*EXERCISE AIM:* In the listing below, find the line containing "(598, 171) = (350, 189): grey" and the line containing "(370, 282) = (234, 414): green", then copy exactly everything from the first through the second, except the pictures.

# # #

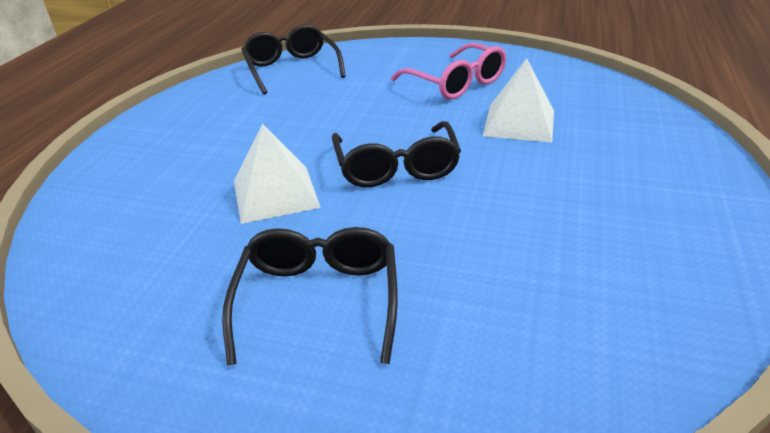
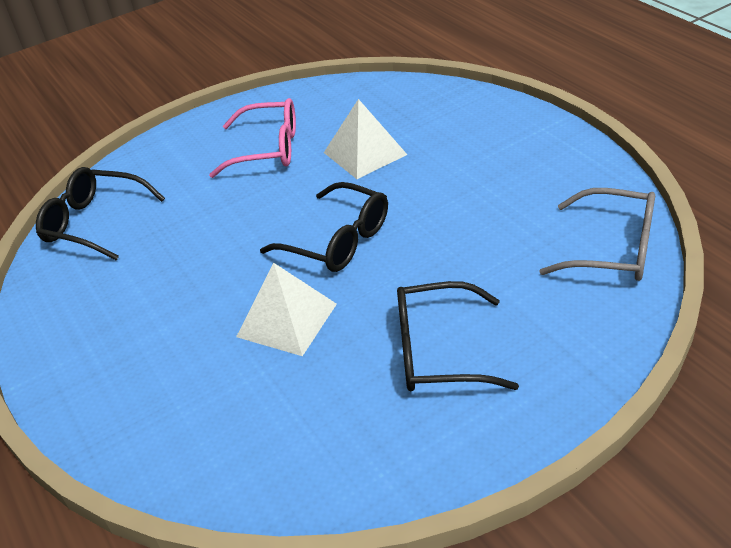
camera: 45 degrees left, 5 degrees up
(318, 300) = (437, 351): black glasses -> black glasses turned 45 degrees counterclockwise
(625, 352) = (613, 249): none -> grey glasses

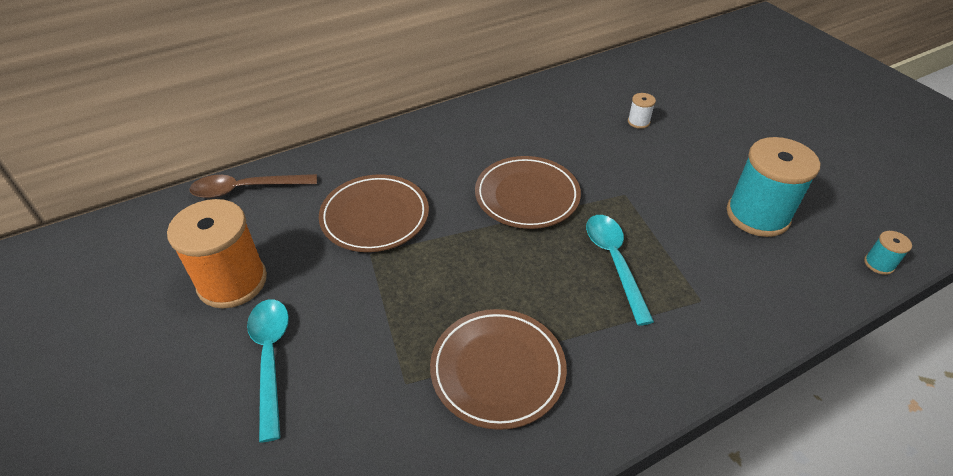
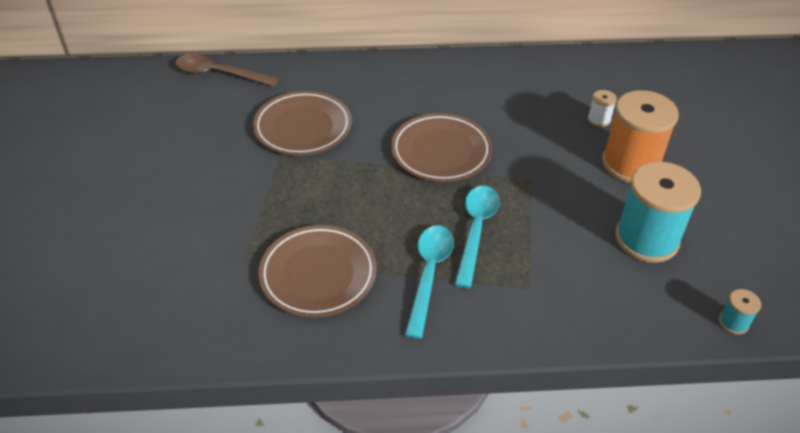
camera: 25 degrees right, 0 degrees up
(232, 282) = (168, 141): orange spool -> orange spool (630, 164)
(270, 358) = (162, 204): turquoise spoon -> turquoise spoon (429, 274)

# # #

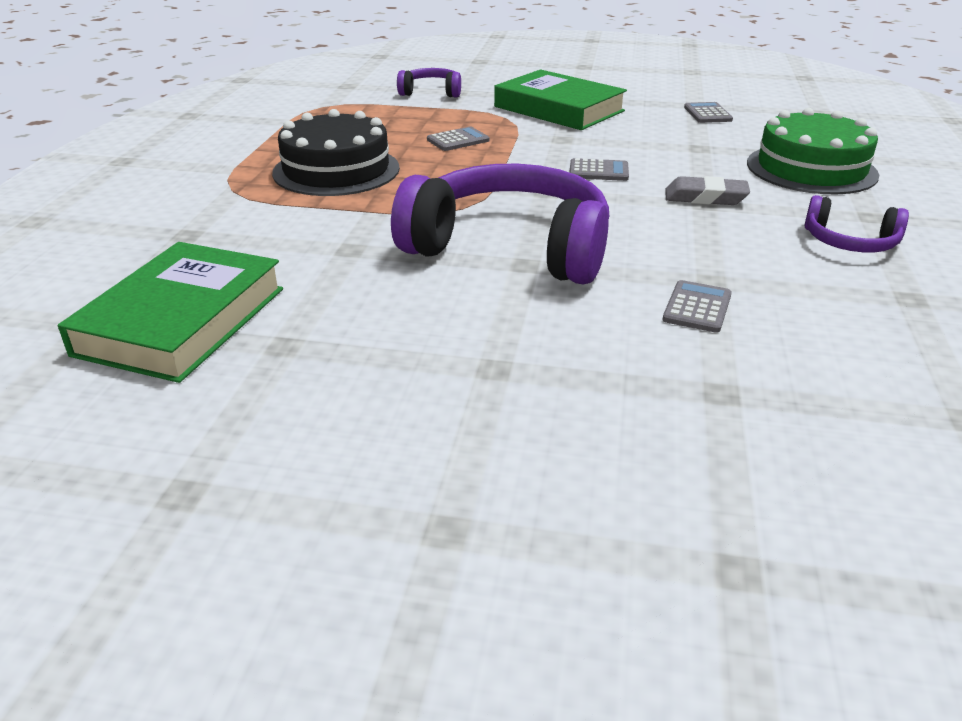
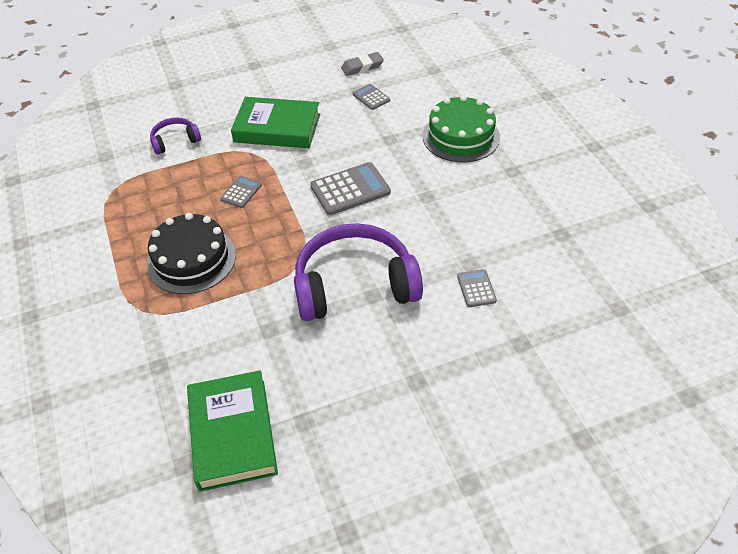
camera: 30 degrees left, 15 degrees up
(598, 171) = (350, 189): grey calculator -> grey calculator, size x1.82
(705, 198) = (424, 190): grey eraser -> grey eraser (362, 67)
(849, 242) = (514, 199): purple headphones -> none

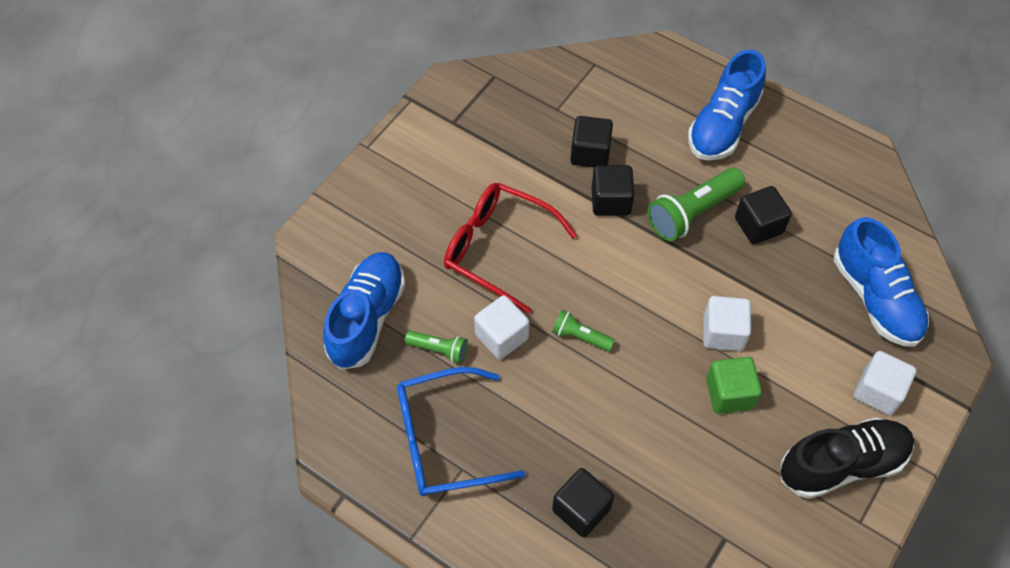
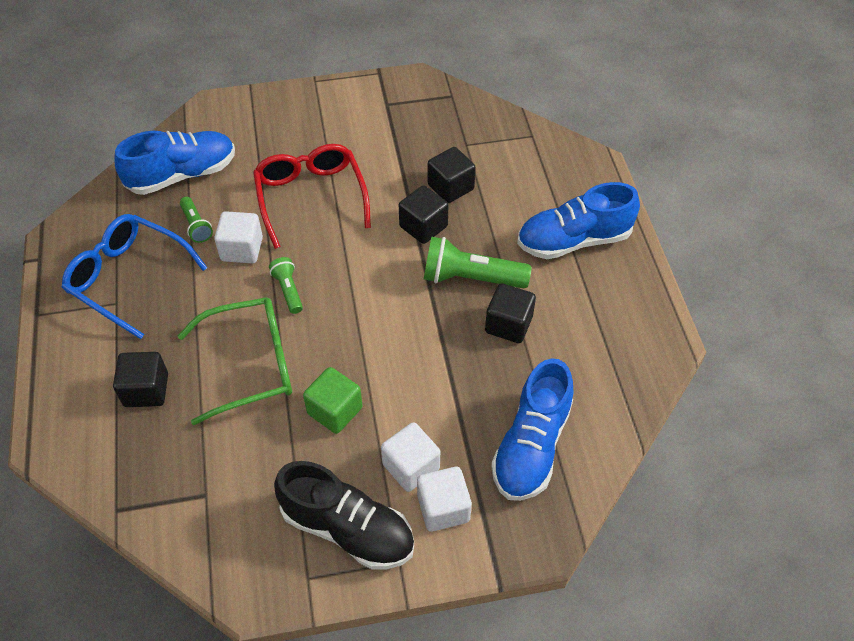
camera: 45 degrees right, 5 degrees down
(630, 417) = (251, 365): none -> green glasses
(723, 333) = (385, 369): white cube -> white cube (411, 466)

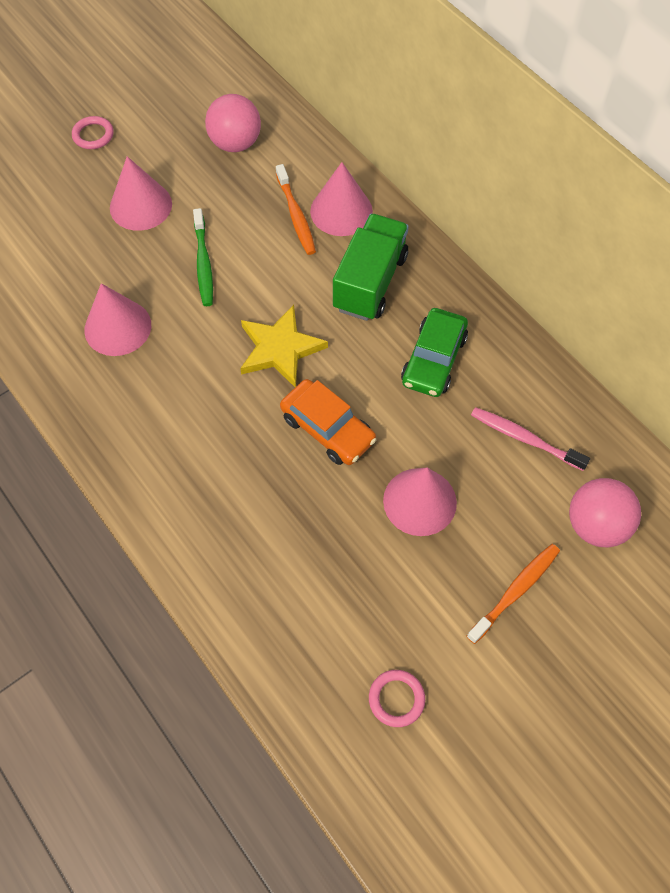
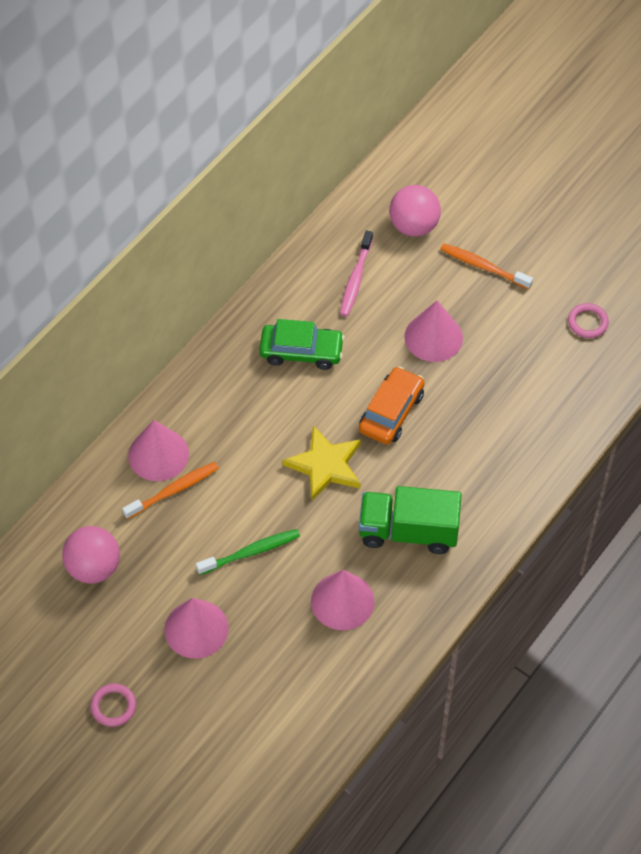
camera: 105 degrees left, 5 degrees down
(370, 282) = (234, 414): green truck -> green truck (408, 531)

# # #

*RESULT OF THE TASK:*
(598, 171) = (350, 189): grey calculator -> grey calculator, size x1.82
(705, 198) = (424, 190): grey eraser -> grey eraser (362, 67)
(849, 242) = (514, 199): purple headphones -> none

camera: 45 degrees right, 5 degrees down
(630, 417) = (251, 365): none -> green glasses
(723, 333) = (385, 369): white cube -> white cube (411, 466)

camera: 105 degrees left, 5 degrees down
(370, 282) = (234, 414): green truck -> green truck (408, 531)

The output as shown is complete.